> _TO DO_
Your reply is to be the lines below, exactly as written, with images omitted.

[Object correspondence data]
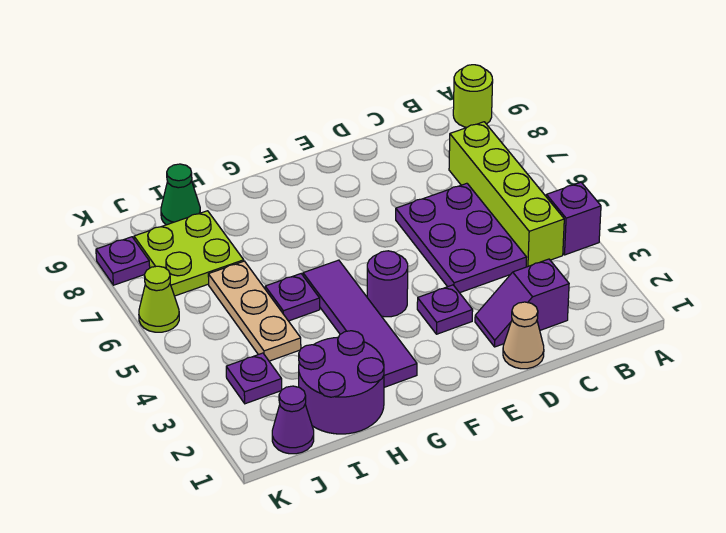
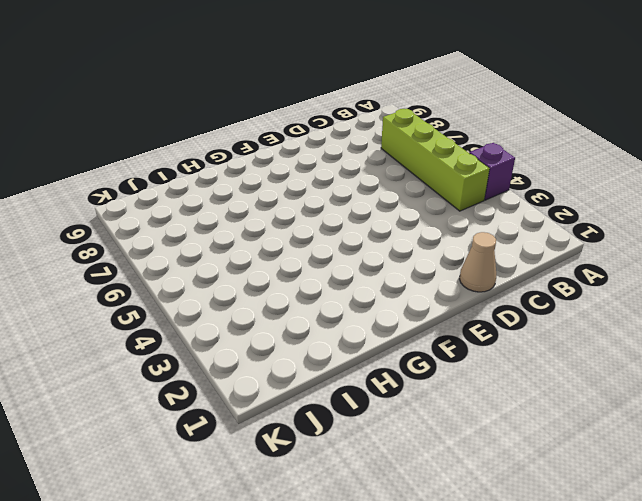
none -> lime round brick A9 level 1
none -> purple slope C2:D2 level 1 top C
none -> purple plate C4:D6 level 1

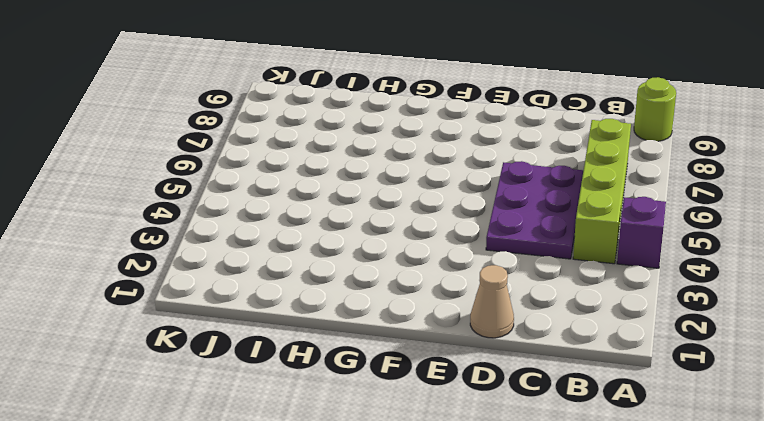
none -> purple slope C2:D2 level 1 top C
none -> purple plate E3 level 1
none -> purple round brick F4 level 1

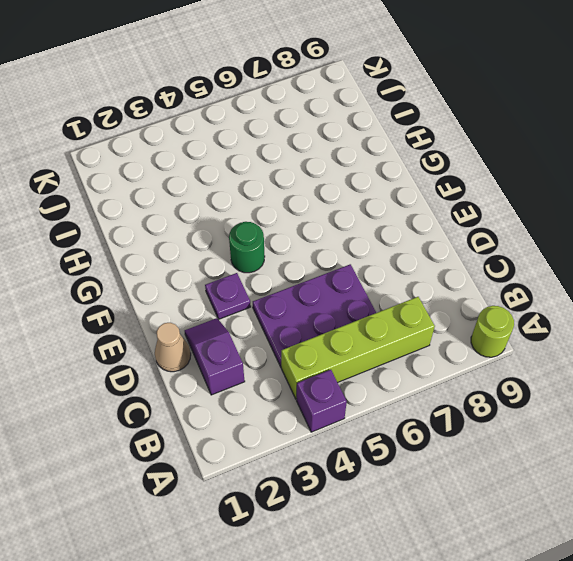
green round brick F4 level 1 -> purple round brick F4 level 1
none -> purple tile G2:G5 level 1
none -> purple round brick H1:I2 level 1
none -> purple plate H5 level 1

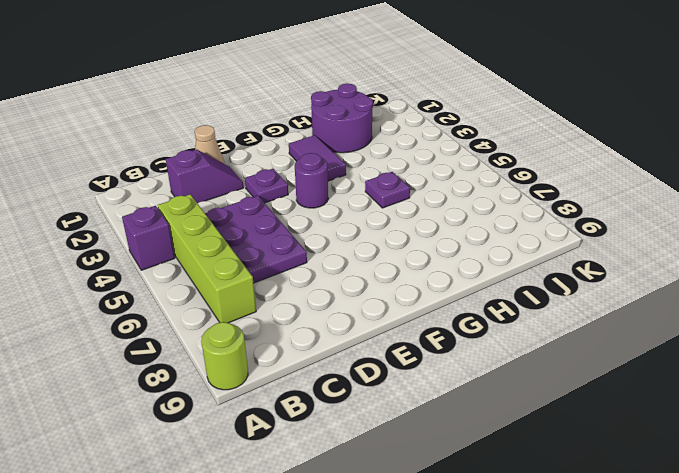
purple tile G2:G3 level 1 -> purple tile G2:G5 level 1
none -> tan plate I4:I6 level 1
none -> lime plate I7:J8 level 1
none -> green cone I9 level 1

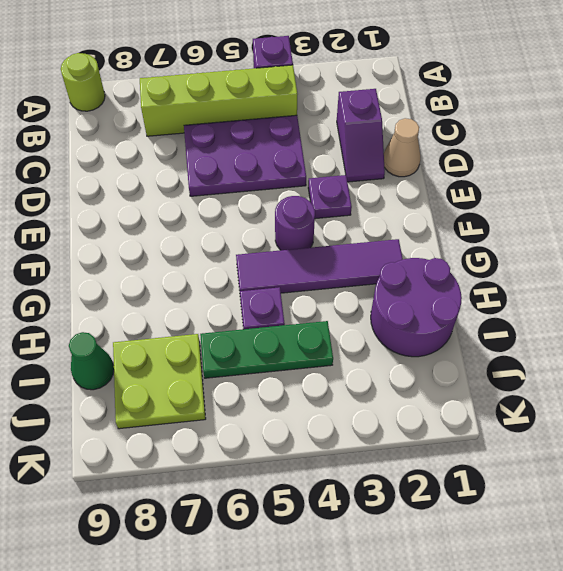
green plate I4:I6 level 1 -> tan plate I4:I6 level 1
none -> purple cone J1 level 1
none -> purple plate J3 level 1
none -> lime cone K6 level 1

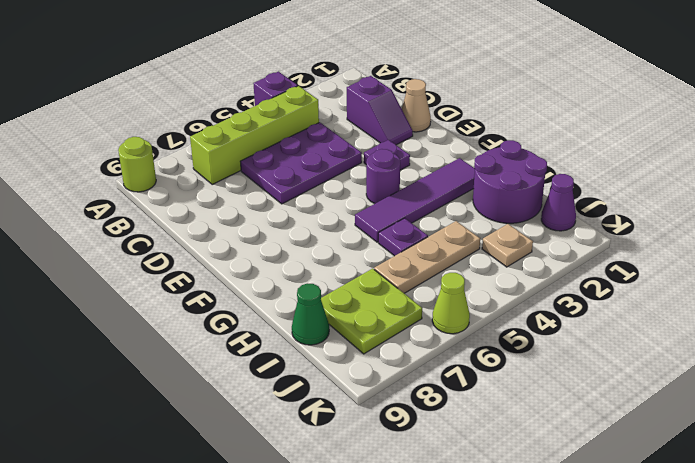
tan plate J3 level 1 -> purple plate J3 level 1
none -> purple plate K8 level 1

> _RESPONSE TO THE TASK_
none -> lime round brick A9 level 1
none -> purple slope C2:D2 level 1 top C
none -> purple plate C4:D6 level 1

none -> purple slope C2:D2 level 1 top C
none -> purple plate E3 level 1
none -> purple round brick F4 level 1

green round brick F4 level 1 -> purple round brick F4 level 1
none -> purple tile G2:G5 level 1
none -> purple round brick H1:I2 level 1
none -> purple plate H5 level 1

purple tile G2:G3 level 1 -> purple tile G2:G5 level 1
none -> tan plate I4:I6 level 1
none -> lime plate I7:J8 level 1
none -> green cone I9 level 1

green plate I4:I6 level 1 -> tan plate I4:I6 level 1
none -> purple cone J1 level 1
none -> purple plate J3 level 1
none -> lime cone K6 level 1

tan plate J3 level 1 -> purple plate J3 level 1
none -> purple plate K8 level 1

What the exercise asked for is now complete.